Please render the listing below as a JSON list of strings, with one string per line and blank lines left out.

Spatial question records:
** begin **

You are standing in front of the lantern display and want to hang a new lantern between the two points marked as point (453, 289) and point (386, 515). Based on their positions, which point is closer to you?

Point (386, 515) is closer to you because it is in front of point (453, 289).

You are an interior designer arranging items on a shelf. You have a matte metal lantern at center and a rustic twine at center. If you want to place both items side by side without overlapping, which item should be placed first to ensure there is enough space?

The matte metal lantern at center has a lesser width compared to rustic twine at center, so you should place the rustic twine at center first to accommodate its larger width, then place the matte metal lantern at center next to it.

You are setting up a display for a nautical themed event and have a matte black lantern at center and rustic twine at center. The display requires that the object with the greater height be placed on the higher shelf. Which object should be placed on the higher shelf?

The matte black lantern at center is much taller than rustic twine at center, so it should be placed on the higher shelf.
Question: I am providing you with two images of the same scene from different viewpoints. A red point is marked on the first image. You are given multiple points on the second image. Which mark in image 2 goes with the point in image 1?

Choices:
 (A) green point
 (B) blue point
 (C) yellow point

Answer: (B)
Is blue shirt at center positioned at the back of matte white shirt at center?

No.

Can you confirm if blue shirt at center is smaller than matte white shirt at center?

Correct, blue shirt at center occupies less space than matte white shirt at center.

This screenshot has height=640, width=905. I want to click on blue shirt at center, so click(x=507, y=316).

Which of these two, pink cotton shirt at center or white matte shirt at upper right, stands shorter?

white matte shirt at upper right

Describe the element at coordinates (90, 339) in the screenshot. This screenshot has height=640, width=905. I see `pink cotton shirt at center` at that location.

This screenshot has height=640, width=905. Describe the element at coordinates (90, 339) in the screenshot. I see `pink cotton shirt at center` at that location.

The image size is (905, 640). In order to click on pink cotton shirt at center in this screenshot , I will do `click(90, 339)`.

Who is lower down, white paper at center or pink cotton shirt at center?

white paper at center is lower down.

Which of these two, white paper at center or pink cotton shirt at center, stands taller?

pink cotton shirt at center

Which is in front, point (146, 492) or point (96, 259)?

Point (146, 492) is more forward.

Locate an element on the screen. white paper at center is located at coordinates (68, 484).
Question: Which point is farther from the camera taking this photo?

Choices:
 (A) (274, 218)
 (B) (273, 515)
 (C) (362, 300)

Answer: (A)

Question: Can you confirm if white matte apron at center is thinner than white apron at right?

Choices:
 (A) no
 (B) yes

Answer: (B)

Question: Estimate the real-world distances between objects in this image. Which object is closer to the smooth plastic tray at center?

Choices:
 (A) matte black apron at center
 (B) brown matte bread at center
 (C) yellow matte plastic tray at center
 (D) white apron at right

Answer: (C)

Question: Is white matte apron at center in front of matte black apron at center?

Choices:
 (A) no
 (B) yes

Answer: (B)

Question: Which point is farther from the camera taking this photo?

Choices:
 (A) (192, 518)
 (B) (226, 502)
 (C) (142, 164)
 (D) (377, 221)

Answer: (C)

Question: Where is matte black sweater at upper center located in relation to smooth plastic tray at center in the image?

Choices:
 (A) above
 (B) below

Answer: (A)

** end **

§ **Answer to this task**:
[
  "You are standing in front of the lantern display and want to hang a new lantern between the two points marked as point (453, 289) and point (386, 515). Based on their positions, which point is closer to you?",
  "Point (386, 515) is closer to you because it is in front of point (453, 289).",
  "You are an interior designer arranging items on a shelf. You have a matte metal lantern at center and a rustic twine at center. If you want to place both items side by side without overlapping, which item should be placed first to ensure there is enough space?",
  "The matte metal lantern at center has a lesser width compared to rustic twine at center, so you should place the rustic twine at center first to accommodate its larger width, then place the matte metal lantern at center next to it.",
  "You are setting up a display for a nautical themed event and have a matte black lantern at center and rustic twine at center. The display requires that the object with the greater height be placed on the higher shelf. Which object should be placed on the higher shelf?",
  "The matte black lantern at center is much taller than rustic twine at center, so it should be placed on the higher shelf.",
  "Question: I am providing you with two images of the same scene from different viewpoints. A red point is marked on the first image. You are given multiple points on the second image. Which mark in image 2 goes with the point in image 1?",
  "Choices:",
  " (A) green point",
  " (B) blue point",
  " (C) yellow point",
  "Answer: (B)",
  "Is blue shirt at center positioned at the back of matte white shirt at center?",
  "No.",
  "Can you confirm if blue shirt at center is smaller than matte white shirt at center?",
  "Correct, blue shirt at center occupies less space than matte white shirt at center.",
  "This screenshot has height=640, width=905. I want to click on blue shirt at center, so click(x=507, y=316).",
  "Which of these two, pink cotton shirt at center or white matte shirt at upper right, stands shorter?",
  "white matte shirt at upper right",
  "Describe the element at coordinates (90, 339) in the screenshot. This screenshot has height=640, width=905. I see `pink cotton shirt at center` at that location.",
  "This screenshot has height=640, width=905. Describe the element at coordinates (90, 339) in the screenshot. I see `pink cotton shirt at center` at that location.",
  "The image size is (905, 640). In order to click on pink cotton shirt at center in this screenshot , I will do `click(90, 339)`.",
  "Who is lower down, white paper at center or pink cotton shirt at center?",
  "white paper at center is lower down.",
  "Which of these two, white paper at center or pink cotton shirt at center, stands taller?",
  "pink cotton shirt at center",
  "Which is in front, point (146, 492) or point (96, 259)?",
  "Point (146, 492) is more forward.",
  "Locate an element on the screen. white paper at center is located at coordinates (68, 484).",
  "Question: Which point is farther from the camera taking this photo?",
  "Choices:",
  " (A) (274, 218)",
  " (B) (273, 515)",
  " (C) (362, 300)",
  "Answer: (A)",
  "Question: Can you confirm if white matte apron at center is thinner than white apron at right?",
  "Choices:",
  " (A) no",
  " (B) yes",
  "Answer: (B)",
  "Question: Estimate the real-world distances between objects in this image. Which object is closer to the smooth plastic tray at center?",
  "Choices:",
  " (A) matte black apron at center",
  " (B) brown matte bread at center",
  " (C) yellow matte plastic tray at center",
  " (D) white apron at right",
  "Answer: (C)",
  "Question: Is white matte apron at center in front of matte black apron at center?",
  "Choices:",
  " (A) no",
  " (B) yes",
  "Answer: (B)",
  "Question: Which point is farther from the camera taking this photo?",
  "Choices:",
  " (A) (192, 518)",
  " (B) (226, 502)",
  " (C) (142, 164)",
  " (D) (377, 221)",
  "Answer: (C)",
  "Question: Where is matte black sweater at upper center located in relation to smooth plastic tray at center in the image?",
  "Choices:",
  " (A) above",
  " (B) below",
  "Answer: (A)"
]